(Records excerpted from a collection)
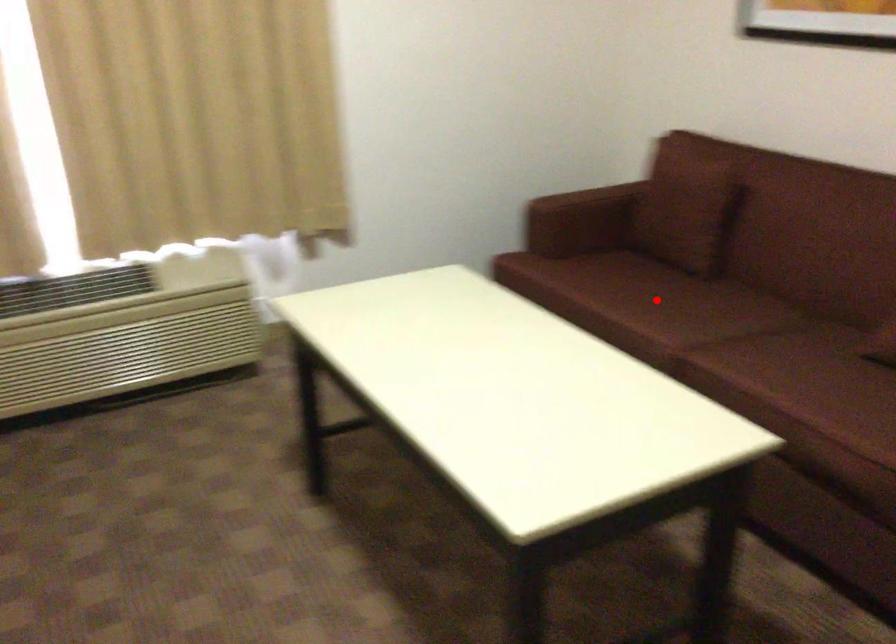
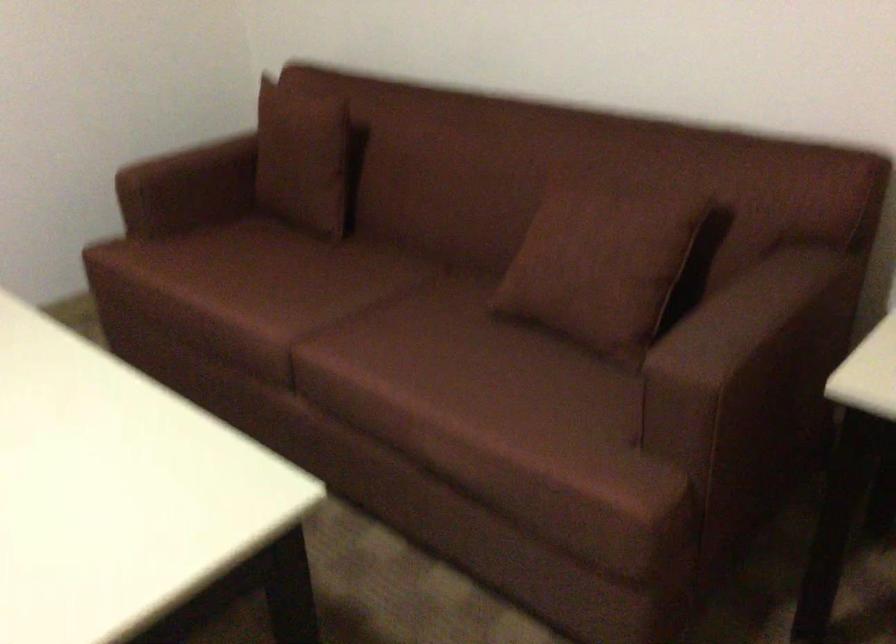
Question: I am providing you with two images of the same scene from different viewpoints. Given a red point in image1, look at the same physical point in image2. Is it:

Choices:
 (A) Closer to the viewpoint
 (B) Farther from the viewpoint

Answer: (A)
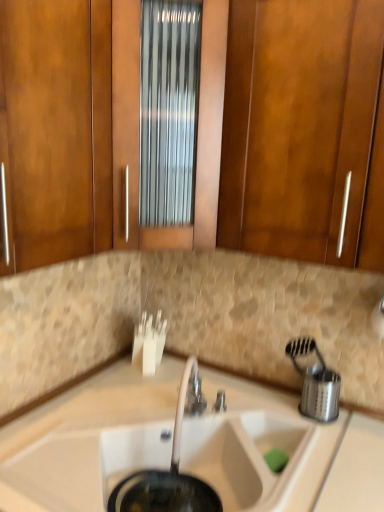
Question: From the image's perspective, is white matte sink at center above or below silver metallic faucet at center?

Choices:
 (A) above
 (B) below

Answer: (B)

Question: Is white matte sink at center to the left or to the right of silver metallic faucet at center in the image?

Choices:
 (A) left
 (B) right

Answer: (A)

Question: Which is nearer to the silver metallic faucet at center?

Choices:
 (A) white ceramic faucet at center
 (B) matte wood cabinet at upper center, which appears as the 1th cabinetry when viewed from the left
 (C) stainless steel strainer at right
 (D) wooden cabinet at center, the second cabinetry in the left-to-right sequence
 (E) white matte sink at center

Answer: (A)

Question: Which object is positioned closest to the white matte sink at center?

Choices:
 (A) wooden cabinet at center, the second cabinetry in the left-to-right sequence
 (B) matte wood cabinet at upper center, placed as the 2th cabinetry when sorted from right to left
 (C) silver metallic faucet at center
 (D) white ceramic faucet at center
 (E) white matte sink at center

Answer: (D)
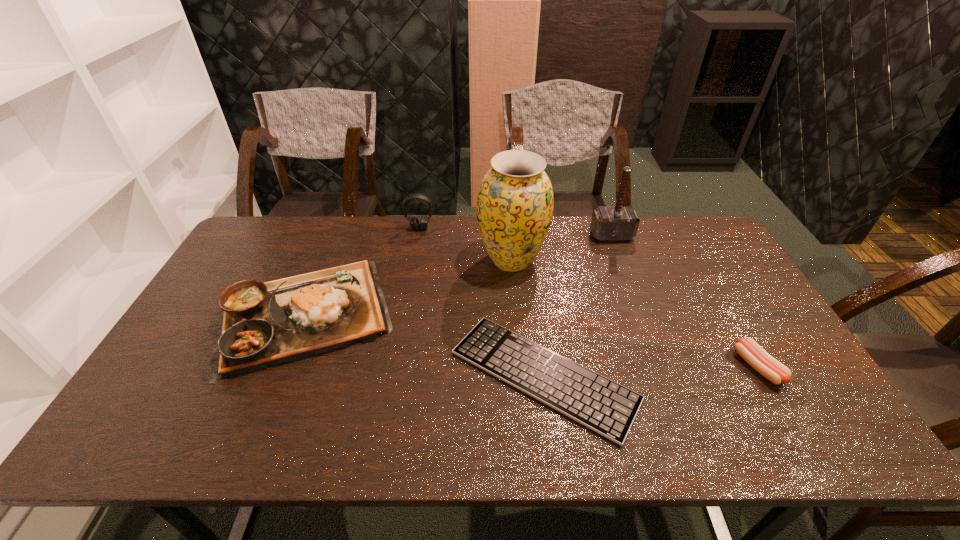
At what (x,y) coordinates should I click in order to perform the action: click on free space between the computer keyboard and the fifth shortest object. Please return your answer as a coordinate pair (x, y). The width and height of the screenshot is (960, 540). Looking at the image, I should click on (578, 306).

Identify the location of vacant space that's between the hammer and the shortest object. The image size is (960, 540). (578, 306).

Find the location of a particular element. The width and height of the screenshot is (960, 540). object that is the fourth closest to the tallest object is located at coordinates pyautogui.click(x=264, y=324).

Locate an element on the screen. object that stands as the fourth closest to the hammer is located at coordinates (414, 222).

Locate an element on the screen. The width and height of the screenshot is (960, 540). vacant point that satisfies the following two spatial constraints: 1. on the front-facing side of the headset; 2. on the left side of the vase is located at coordinates (415, 260).

The image size is (960, 540). I want to click on free space that satisfies the following two spatial constraints: 1. on the front side of the rightmost object; 2. on the left side of the vase, so click(x=520, y=367).

Locate an element on the screen. free spot that satisfies the following two spatial constraints: 1. on the front-facing side of the third tallest object; 2. on the right side of the shortest object is located at coordinates tap(395, 375).

Locate an element on the screen. free spot that satisfies the following two spatial constraints: 1. on the front-facing side of the fifth tallest object; 2. on the left side of the headset is located at coordinates (396, 367).

Locate an element on the screen. The image size is (960, 540). vacant area that satisfies the following two spatial constraints: 1. on the front side of the rightmost object; 2. on the right side of the hammer is located at coordinates (660, 367).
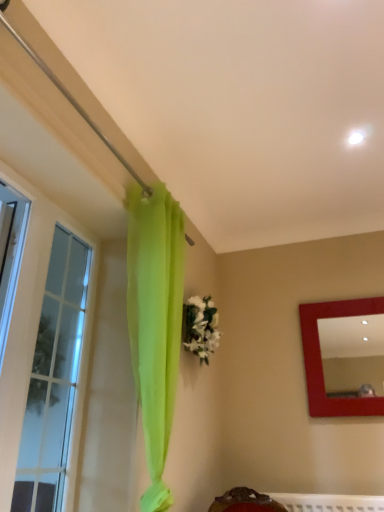
Question: Considering the relative positions of matte red mirror at upper right and clear glass window at left in the image provided, is matte red mirror at upper right behind clear glass window at left?

Choices:
 (A) yes
 (B) no

Answer: (A)

Question: Is matte red mirror at upper right positioned in front of clear glass window at left?

Choices:
 (A) yes
 (B) no

Answer: (B)

Question: Does matte red mirror at upper right have a greater width compared to clear glass window at left?

Choices:
 (A) no
 (B) yes

Answer: (B)

Question: Is matte red mirror at upper right not close to clear glass window at left?

Choices:
 (A) no
 (B) yes

Answer: (B)

Question: Is matte red mirror at upper right taller than clear glass window at left?

Choices:
 (A) no
 (B) yes

Answer: (A)

Question: Considering their positions, is white matte floral arrangement at center located in front of or behind clear glass window at left?

Choices:
 (A) behind
 (B) front

Answer: (A)

Question: From their relative heights in the image, would you say white matte floral arrangement at center is taller or shorter than clear glass window at left?

Choices:
 (A) short
 (B) tall

Answer: (A)

Question: From a real-world perspective, is white matte floral arrangement at center positioned above or below clear glass window at left?

Choices:
 (A) below
 (B) above

Answer: (B)

Question: Would you say white matte floral arrangement at center is to the left or to the right of clear glass window at left in the picture?

Choices:
 (A) right
 (B) left

Answer: (A)

Question: Is matte red mirror at upper right spatially inside clear glass window at left, or outside of it?

Choices:
 (A) outside
 (B) inside

Answer: (A)

Question: From the image's perspective, relative to clear glass window at left, is matte red mirror at upper right above or below?

Choices:
 (A) above
 (B) below

Answer: (B)

Question: In terms of height, does matte red mirror at upper right look taller or shorter compared to clear glass window at left?

Choices:
 (A) tall
 (B) short

Answer: (B)

Question: Considering the positions of matte red mirror at upper right and clear glass window at left in the image, is matte red mirror at upper right wider or thinner than clear glass window at left?

Choices:
 (A) wide
 (B) thin

Answer: (A)

Question: Considering the positions of point (201, 344) and point (340, 327), is point (201, 344) closer or farther from the camera than point (340, 327)?

Choices:
 (A) closer
 (B) farther

Answer: (A)

Question: Based on their sizes in the image, would you say white matte floral arrangement at center is bigger or smaller than matte red mirror at upper right?

Choices:
 (A) small
 (B) big

Answer: (A)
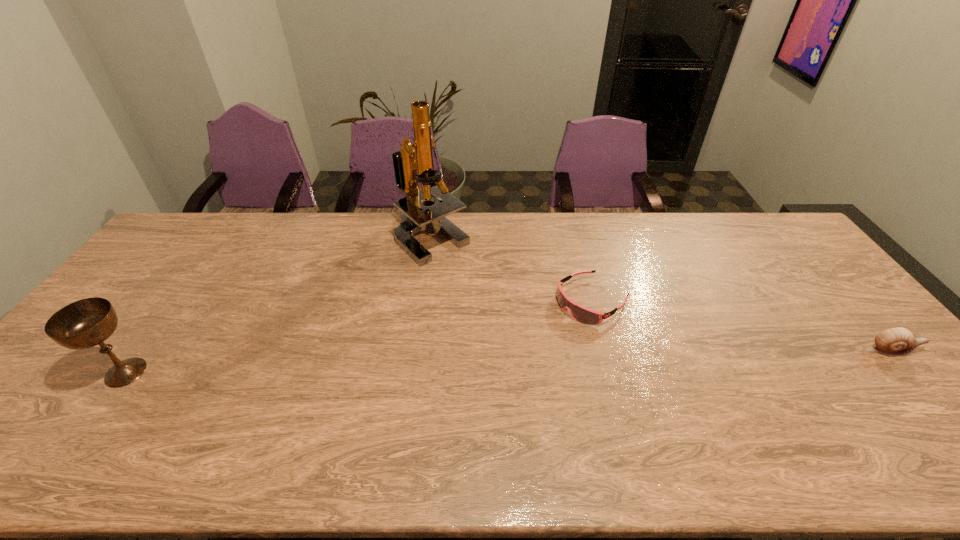
Where is `free space on the desktop that is between the third shortest object and the escargot and is positioned on the front-facing side of the shortest object`? This screenshot has width=960, height=540. free space on the desktop that is between the third shortest object and the escargot and is positioned on the front-facing side of the shortest object is located at coordinates (495, 362).

The image size is (960, 540). Find the location of `vacant space on the desktop that is between the leftmost object and the escargot and is positioned at the eyepiece of the tallest object`. vacant space on the desktop that is between the leftmost object and the escargot and is positioned at the eyepiece of the tallest object is located at coordinates (465, 363).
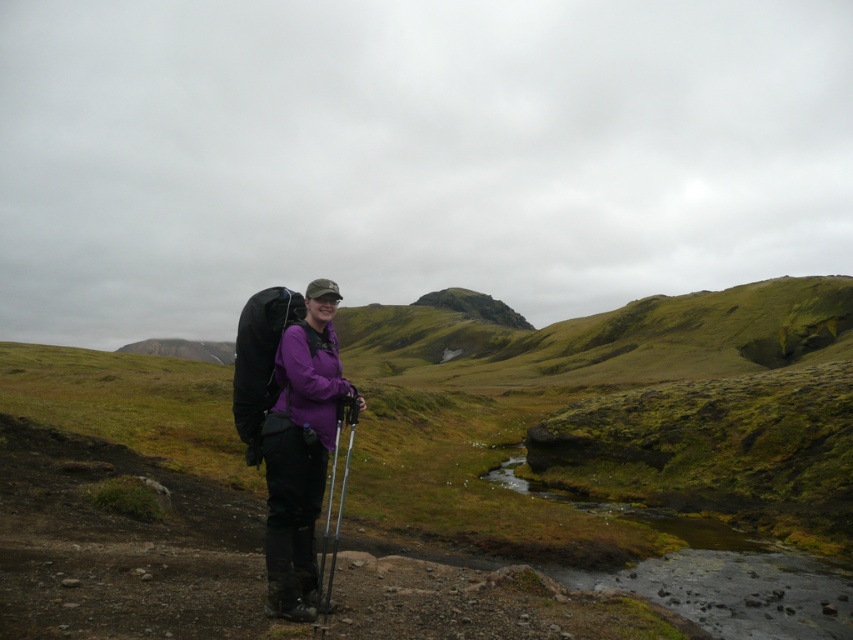
Question: Can you confirm if purple matte jacket at center is smaller than metallic silver ski pole at center?

Choices:
 (A) no
 (B) yes

Answer: (B)

Question: Which point appears closest to the camera in this image?

Choices:
 (A) (306, 554)
 (B) (357, 408)

Answer: (B)

Question: Is purple matte jacket at center to the left of metallic silver ski pole at center from the viewer's perspective?

Choices:
 (A) yes
 (B) no

Answer: (B)

Question: Which object appears closest to the camera in this image?

Choices:
 (A) purple matte jacket at center
 (B) metallic silver ski pole at center

Answer: (B)

Question: Which of the following is the farthest from the observer?

Choices:
 (A) purple matte jacket at center
 (B) metallic silver ski pole at center

Answer: (A)

Question: Is purple matte jacket at center closer to camera compared to metallic silver ski pole at center?

Choices:
 (A) yes
 (B) no

Answer: (B)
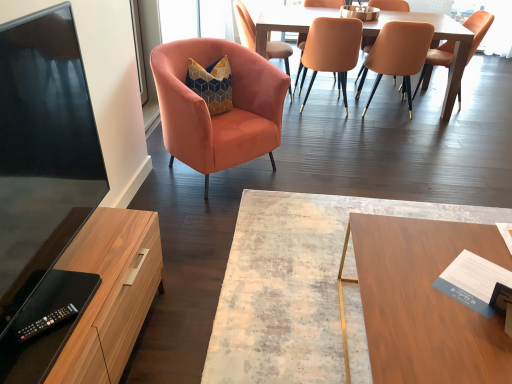
I want to click on vacant space that is in between matte orange chair at center, placed as the 3th chair when sorted from right to left, and wooden rectangular table at center, so click(361, 157).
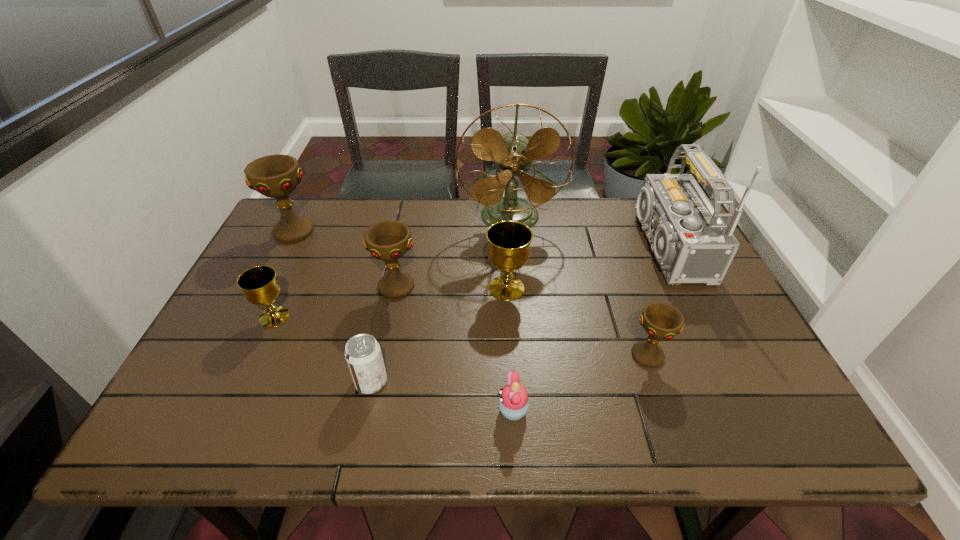
Select which chalice is the fifth closest to the shortest object. Please provide its 2D coordinates. Your answer should be formatted as a tuple, i.e. [(x, y)], where the tuple contains the x and y coordinates of a point satisfying the conditions above.

[(276, 176)]

Identify which chalice is the third nearest to the farthest chalice. Please provide its 2D coordinates. Your answer should be formatted as a tuple, i.e. [(x, y)], where the tuple contains the x and y coordinates of a point satisfying the conditions above.

[(508, 250)]

Identify which red chalice is located as the second nearest to the third chalice from left to right. Please provide its 2D coordinates. Your answer should be formatted as a tuple, i.e. [(x, y)], where the tuple contains the x and y coordinates of a point satisfying the conditions above.

[(660, 320)]

You are a GUI agent. You are given a task and a screenshot of the screen. Output one action in this format:
    pyautogui.click(x=<x>, y=<y>)
    Task: Click on the red chalice that stands as the third closest to the soda can
    This screenshot has height=540, width=960.
    Given the screenshot: What is the action you would take?
    pyautogui.click(x=660, y=320)

At what (x,y) coordinates should I click in order to perform the action: click on free space in the image that satisfies the following two spatial constraints: 1. on the front side of the left gold chalice; 2. on the left side of the biggest red chalice. Please return your answer as a coordinate pair (x, y). The image size is (960, 540). Looking at the image, I should click on (251, 317).

The image size is (960, 540). Find the location of `free region that satisfies the following two spatial constraints: 1. on the front-facing side of the radio receiver; 2. on the front side of the smaller gold chalice`. free region that satisfies the following two spatial constraints: 1. on the front-facing side of the radio receiver; 2. on the front side of the smaller gold chalice is located at coordinates (694, 317).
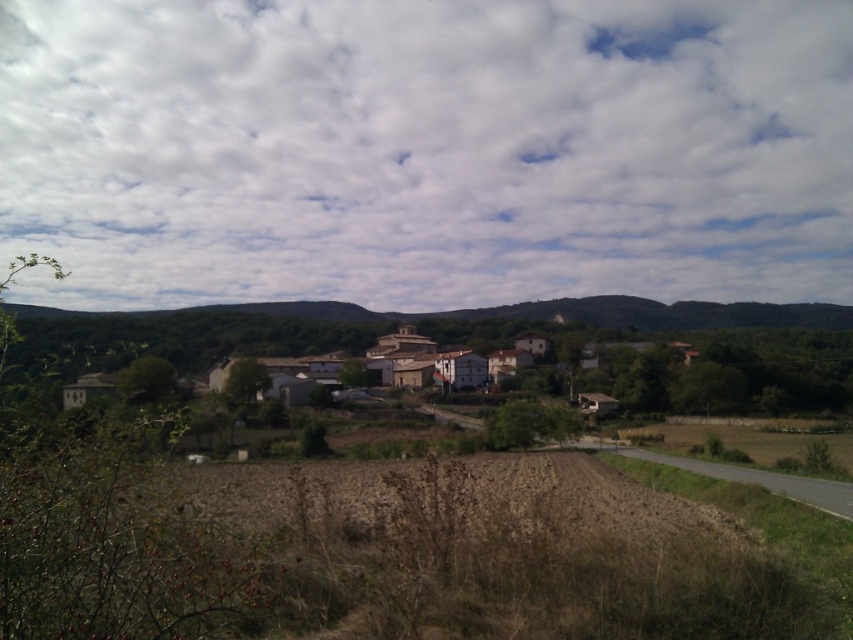
Is white fluffy clouds at upper center shorter than white stucco village at center?

No.

In the scene shown: Can you confirm if white fluffy clouds at upper center is bigger than white stucco village at center?

Yes.

Is point (267, 296) farther from viewer compared to point (544, 344)?

That is True.

I want to click on white fluffy clouds at upper center, so click(x=426, y=150).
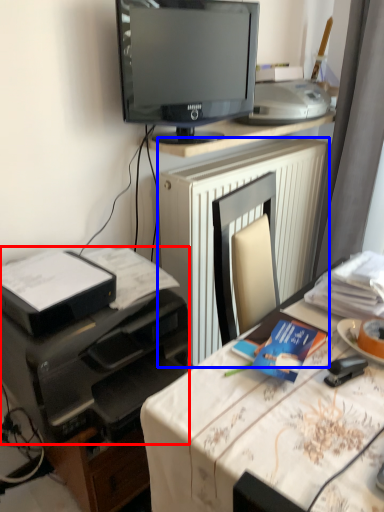
Question: Which object appears closest to the camera in this image, printer (highlighted by a red box) or radiator (highlighted by a blue box)?

Choices:
 (A) printer
 (B) radiator

Answer: (A)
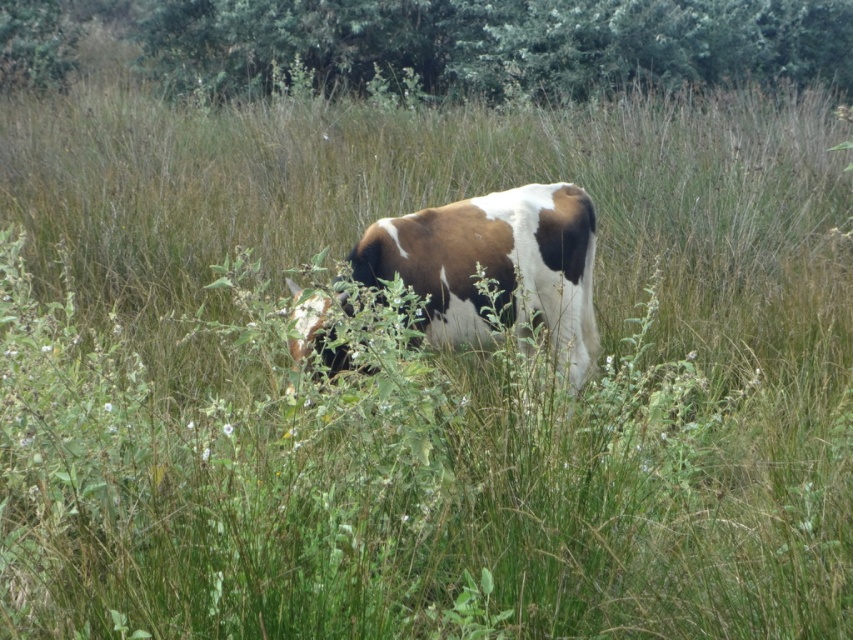
Can you confirm if green leafy tree at upper center is positioned above brown and white fur at center?

Yes.

Who is lower down, green leafy tree at upper center or brown and white fur at center?

Positioned lower is brown and white fur at center.

Does point (663, 1) lie behind point (558, 355)?

Yes, point (663, 1) is farther from viewer.

Find the location of a particular element. This screenshot has width=853, height=640. green leafy tree at upper center is located at coordinates pos(445,42).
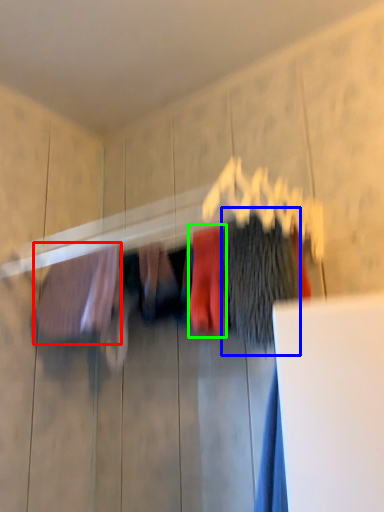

- [WHAT TO DO]
Copy the data above exactly, from its start up to and including the line that contains "on (578, 306).", and leave out the pictures.

- [RESPONSE TO THIS EXERCISE]
Question: I am providing you with two images of the same scene from different viewpoints. Given a red point in image1, look at the same physical point in image2. Is it:

Choices:
 (A) Closer to the viewpoint
 (B) Farther from the viewpoint

Answer: (A)
Question: From the image's perspective, is white matte sink at center above or below silver metallic faucet at center?

Choices:
 (A) above
 (B) below

Answer: (B)

Question: Is white matte sink at center to the left or to the right of silver metallic faucet at center in the image?

Choices:
 (A) left
 (B) right

Answer: (A)

Question: Which is nearer to the silver metallic faucet at center?

Choices:
 (A) white ceramic faucet at center
 (B) matte wood cabinet at upper center, which appears as the 1th cabinetry when viewed from the left
 (C) stainless steel strainer at right
 (D) wooden cabinet at center, the second cabinetry in the left-to-right sequence
 (E) white matte sink at center

Answer: (A)

Question: Which object is positioned closest to the white matte sink at center?

Choices:
 (A) wooden cabinet at center, the second cabinetry in the left-to-right sequence
 (B) matte wood cabinet at upper center, placed as the 2th cabinetry when sorted from right to left
 (C) silver metallic faucet at center
 (D) white ceramic faucet at center
 (E) white matte sink at center

Answer: (D)
At what (x,y) coordinates should I click in order to perform the action: click on free space between the computer keyboard and the fifth shortest object. Please return your answer as a coordinate pair (x, y). The width and height of the screenshot is (960, 540). Looking at the image, I should click on (578, 306).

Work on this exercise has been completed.